Each entry that follows should be given again word for word; please leave out its pictures.

Data records:
*** Block opens ***
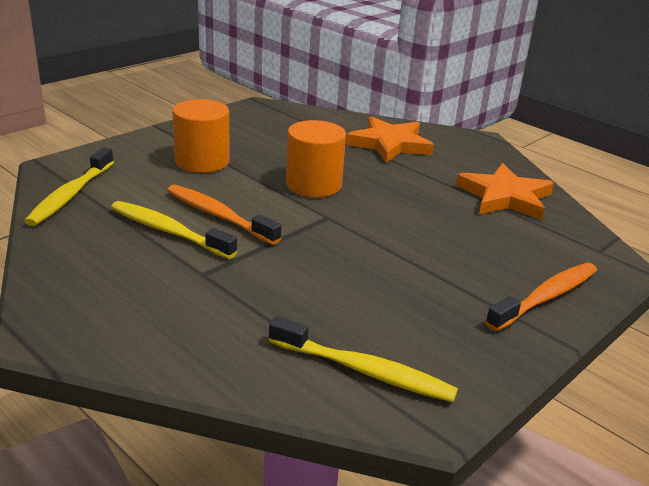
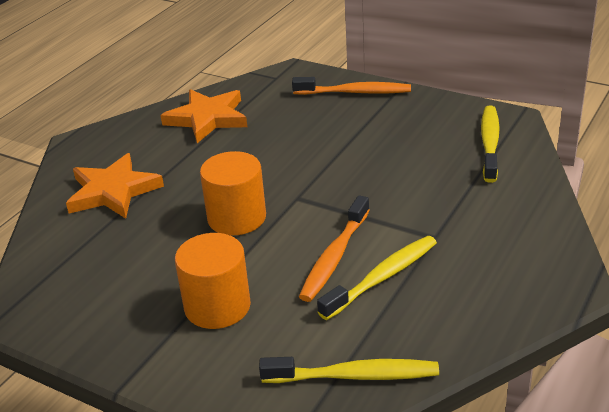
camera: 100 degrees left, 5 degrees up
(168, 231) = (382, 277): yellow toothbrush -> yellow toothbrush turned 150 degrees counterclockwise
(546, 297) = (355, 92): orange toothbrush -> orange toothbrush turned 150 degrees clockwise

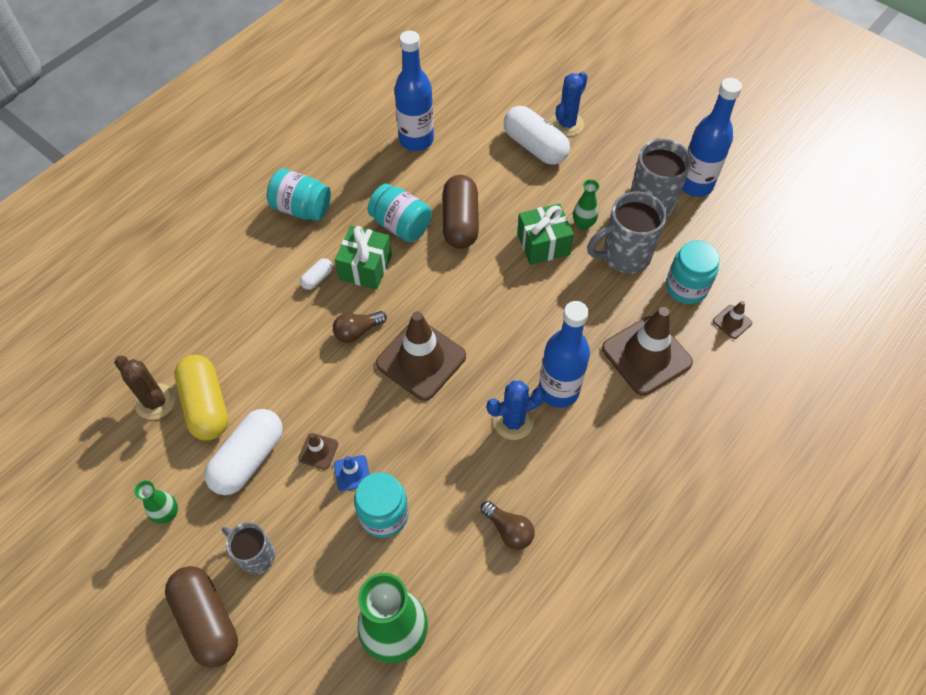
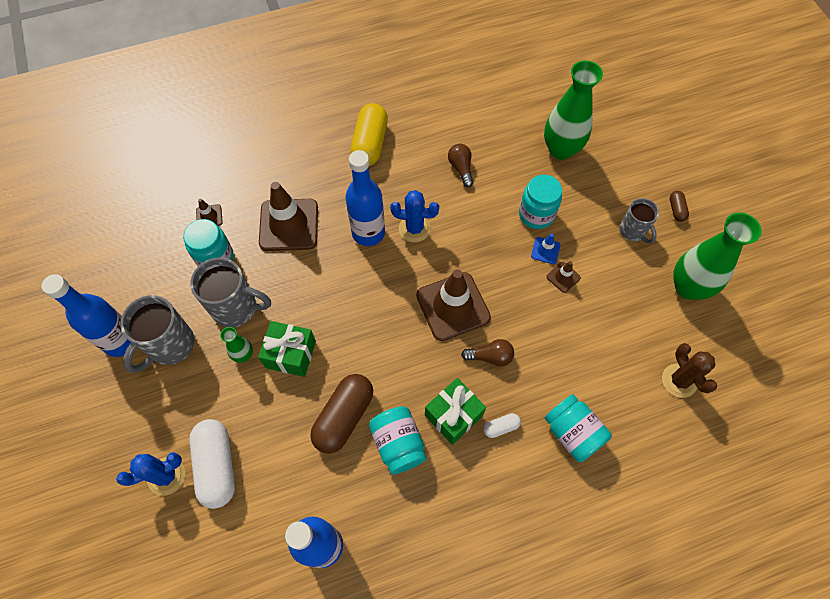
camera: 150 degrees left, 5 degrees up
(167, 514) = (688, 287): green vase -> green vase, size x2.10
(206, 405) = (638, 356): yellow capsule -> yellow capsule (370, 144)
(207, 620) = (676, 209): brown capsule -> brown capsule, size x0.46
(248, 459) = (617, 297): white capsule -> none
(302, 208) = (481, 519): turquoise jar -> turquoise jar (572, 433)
*** Block closes ***
Task response:
camera: 100 degrees left, 5 degrees up
(168, 231) = (382, 277): yellow toothbrush -> yellow toothbrush turned 150 degrees counterclockwise
(546, 297) = (355, 92): orange toothbrush -> orange toothbrush turned 150 degrees clockwise

camera: 150 degrees left, 5 degrees up
(167, 514) = (688, 287): green vase -> green vase, size x2.10
(206, 405) = (638, 356): yellow capsule -> yellow capsule (370, 144)
(207, 620) = (676, 209): brown capsule -> brown capsule, size x0.46
(248, 459) = (617, 297): white capsule -> none
(302, 208) = (481, 519): turquoise jar -> turquoise jar (572, 433)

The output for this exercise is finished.